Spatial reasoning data
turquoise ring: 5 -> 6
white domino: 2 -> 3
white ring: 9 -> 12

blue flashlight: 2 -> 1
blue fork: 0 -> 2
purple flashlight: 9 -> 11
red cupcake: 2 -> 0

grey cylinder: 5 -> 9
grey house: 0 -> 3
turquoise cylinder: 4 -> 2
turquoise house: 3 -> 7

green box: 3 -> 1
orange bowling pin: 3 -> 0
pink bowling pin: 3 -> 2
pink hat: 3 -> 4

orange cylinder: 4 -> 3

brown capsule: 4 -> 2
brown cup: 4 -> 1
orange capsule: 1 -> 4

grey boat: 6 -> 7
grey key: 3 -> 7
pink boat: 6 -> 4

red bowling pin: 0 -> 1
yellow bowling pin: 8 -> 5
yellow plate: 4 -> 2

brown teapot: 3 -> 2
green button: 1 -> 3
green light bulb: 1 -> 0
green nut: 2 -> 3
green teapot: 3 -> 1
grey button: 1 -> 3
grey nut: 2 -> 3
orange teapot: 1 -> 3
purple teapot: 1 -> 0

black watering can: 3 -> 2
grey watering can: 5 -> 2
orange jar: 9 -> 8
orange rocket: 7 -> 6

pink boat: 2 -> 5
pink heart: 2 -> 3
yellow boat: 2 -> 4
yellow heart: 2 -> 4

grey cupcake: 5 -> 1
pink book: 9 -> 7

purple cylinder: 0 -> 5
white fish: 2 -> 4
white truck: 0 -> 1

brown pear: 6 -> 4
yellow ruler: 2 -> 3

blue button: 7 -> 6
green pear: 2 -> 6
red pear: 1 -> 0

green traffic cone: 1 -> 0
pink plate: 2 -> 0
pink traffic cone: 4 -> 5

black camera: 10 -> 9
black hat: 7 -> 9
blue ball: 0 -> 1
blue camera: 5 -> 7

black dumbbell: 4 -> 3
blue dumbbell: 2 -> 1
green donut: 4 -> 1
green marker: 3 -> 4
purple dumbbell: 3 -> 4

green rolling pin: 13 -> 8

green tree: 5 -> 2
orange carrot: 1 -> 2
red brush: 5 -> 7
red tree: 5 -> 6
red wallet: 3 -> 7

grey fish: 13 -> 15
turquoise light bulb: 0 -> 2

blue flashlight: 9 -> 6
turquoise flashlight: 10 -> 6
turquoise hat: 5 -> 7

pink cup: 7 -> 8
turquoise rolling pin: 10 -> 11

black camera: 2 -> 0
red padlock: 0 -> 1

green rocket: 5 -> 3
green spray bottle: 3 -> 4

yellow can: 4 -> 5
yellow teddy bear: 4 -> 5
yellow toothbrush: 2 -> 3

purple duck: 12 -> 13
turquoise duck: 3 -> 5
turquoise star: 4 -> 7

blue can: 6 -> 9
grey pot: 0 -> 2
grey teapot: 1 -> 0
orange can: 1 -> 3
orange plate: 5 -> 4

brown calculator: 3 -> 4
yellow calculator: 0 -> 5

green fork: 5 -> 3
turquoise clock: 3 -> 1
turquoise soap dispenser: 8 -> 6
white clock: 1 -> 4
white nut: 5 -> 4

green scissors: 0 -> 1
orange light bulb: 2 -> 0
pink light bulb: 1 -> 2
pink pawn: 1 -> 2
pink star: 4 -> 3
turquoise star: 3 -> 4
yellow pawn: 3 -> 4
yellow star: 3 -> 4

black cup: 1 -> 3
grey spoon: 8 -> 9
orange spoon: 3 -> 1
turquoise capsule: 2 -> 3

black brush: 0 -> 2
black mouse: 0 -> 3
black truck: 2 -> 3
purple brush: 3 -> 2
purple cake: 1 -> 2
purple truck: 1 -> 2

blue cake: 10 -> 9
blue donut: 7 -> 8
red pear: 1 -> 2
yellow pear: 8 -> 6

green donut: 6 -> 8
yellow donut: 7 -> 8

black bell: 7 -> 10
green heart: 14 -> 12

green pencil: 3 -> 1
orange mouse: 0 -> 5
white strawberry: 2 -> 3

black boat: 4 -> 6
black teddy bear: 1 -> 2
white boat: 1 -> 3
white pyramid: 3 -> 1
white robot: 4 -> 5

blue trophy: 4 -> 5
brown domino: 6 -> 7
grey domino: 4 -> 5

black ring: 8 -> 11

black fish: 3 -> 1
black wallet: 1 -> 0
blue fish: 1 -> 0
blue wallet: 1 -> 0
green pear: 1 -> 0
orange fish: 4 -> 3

ACTIVITY: The data above should be duplicated exactly and completely.

SOLVED PROBLEM:
turquoise ring: 5 -> 6
white domino: 2 -> 3
white ring: 9 -> 12

blue flashlight: 2 -> 1
blue fork: 0 -> 2
purple flashlight: 9 -> 11
red cupcake: 2 -> 0

grey cylinder: 5 -> 9
grey house: 0 -> 3
turquoise cylinder: 4 -> 2
turquoise house: 3 -> 7

green box: 3 -> 1
orange bowling pin: 3 -> 0
pink bowling pin: 3 -> 2
pink hat: 3 -> 4

orange cylinder: 4 -> 3

brown capsule: 4 -> 2
brown cup: 4 -> 1
orange capsule: 1 -> 4

grey boat: 6 -> 7
grey key: 3 -> 7
pink boat: 6 -> 4

red bowling pin: 0 -> 1
yellow bowling pin: 8 -> 5
yellow plate: 4 -> 2

brown teapot: 3 -> 2
green button: 1 -> 3
green light bulb: 1 -> 0
green nut: 2 -> 3
green teapot: 3 -> 1
grey button: 1 -> 3
grey nut: 2 -> 3
orange teapot: 1 -> 3
purple teapot: 1 -> 0

black watering can: 3 -> 2
grey watering can: 5 -> 2
orange jar: 9 -> 8
orange rocket: 7 -> 6

pink boat: 2 -> 5
pink heart: 2 -> 3
yellow boat: 2 -> 4
yellow heart: 2 -> 4

grey cupcake: 5 -> 1
pink book: 9 -> 7

purple cylinder: 0 -> 5
white fish: 2 -> 4
white truck: 0 -> 1

brown pear: 6 -> 4
yellow ruler: 2 -> 3

blue button: 7 -> 6
green pear: 2 -> 6
red pear: 1 -> 0

green traffic cone: 1 -> 0
pink plate: 2 -> 0
pink traffic cone: 4 -> 5

black camera: 10 -> 9
black hat: 7 -> 9
blue ball: 0 -> 1
blue camera: 5 -> 7

black dumbbell: 4 -> 3
blue dumbbell: 2 -> 1
green donut: 4 -> 1
green marker: 3 -> 4
purple dumbbell: 3 -> 4

green rolling pin: 13 -> 8

green tree: 5 -> 2
orange carrot: 1 -> 2
red brush: 5 -> 7
red tree: 5 -> 6
red wallet: 3 -> 7

grey fish: 13 -> 15
turquoise light bulb: 0 -> 2

blue flashlight: 9 -> 6
turquoise flashlight: 10 -> 6
turquoise hat: 5 -> 7

pink cup: 7 -> 8
turquoise rolling pin: 10 -> 11

black camera: 2 -> 0
red padlock: 0 -> 1

green rocket: 5 -> 3
green spray bottle: 3 -> 4

yellow can: 4 -> 5
yellow teddy bear: 4 -> 5
yellow toothbrush: 2 -> 3

purple duck: 12 -> 13
turquoise duck: 3 -> 5
turquoise star: 4 -> 7

blue can: 6 -> 9
grey pot: 0 -> 2
grey teapot: 1 -> 0
orange can: 1 -> 3
orange plate: 5 -> 4

brown calculator: 3 -> 4
yellow calculator: 0 -> 5

green fork: 5 -> 3
turquoise clock: 3 -> 1
turquoise soap dispenser: 8 -> 6
white clock: 1 -> 4
white nut: 5 -> 4

green scissors: 0 -> 1
orange light bulb: 2 -> 0
pink light bulb: 1 -> 2
pink pawn: 1 -> 2
pink star: 4 -> 3
turquoise star: 3 -> 4
yellow pawn: 3 -> 4
yellow star: 3 -> 4

black cup: 1 -> 3
grey spoon: 8 -> 9
orange spoon: 3 -> 1
turquoise capsule: 2 -> 3

black brush: 0 -> 2
black mouse: 0 -> 3
black truck: 2 -> 3
purple brush: 3 -> 2
purple cake: 1 -> 2
purple truck: 1 -> 2

blue cake: 10 -> 9
blue donut: 7 -> 8
red pear: 1 -> 2
yellow pear: 8 -> 6

green donut: 6 -> 8
yellow donut: 7 -> 8

black bell: 7 -> 10
green heart: 14 -> 12

green pencil: 3 -> 1
orange mouse: 0 -> 5
white strawberry: 2 -> 3

black boat: 4 -> 6
black teddy bear: 1 -> 2
white boat: 1 -> 3
white pyramid: 3 -> 1
white robot: 4 -> 5

blue trophy: 4 -> 5
brown domino: 6 -> 7
grey domino: 4 -> 5

black ring: 8 -> 11

black fish: 3 -> 1
black wallet: 1 -> 0
blue fish: 1 -> 0
blue wallet: 1 -> 0
green pear: 1 -> 0
orange fish: 4 -> 3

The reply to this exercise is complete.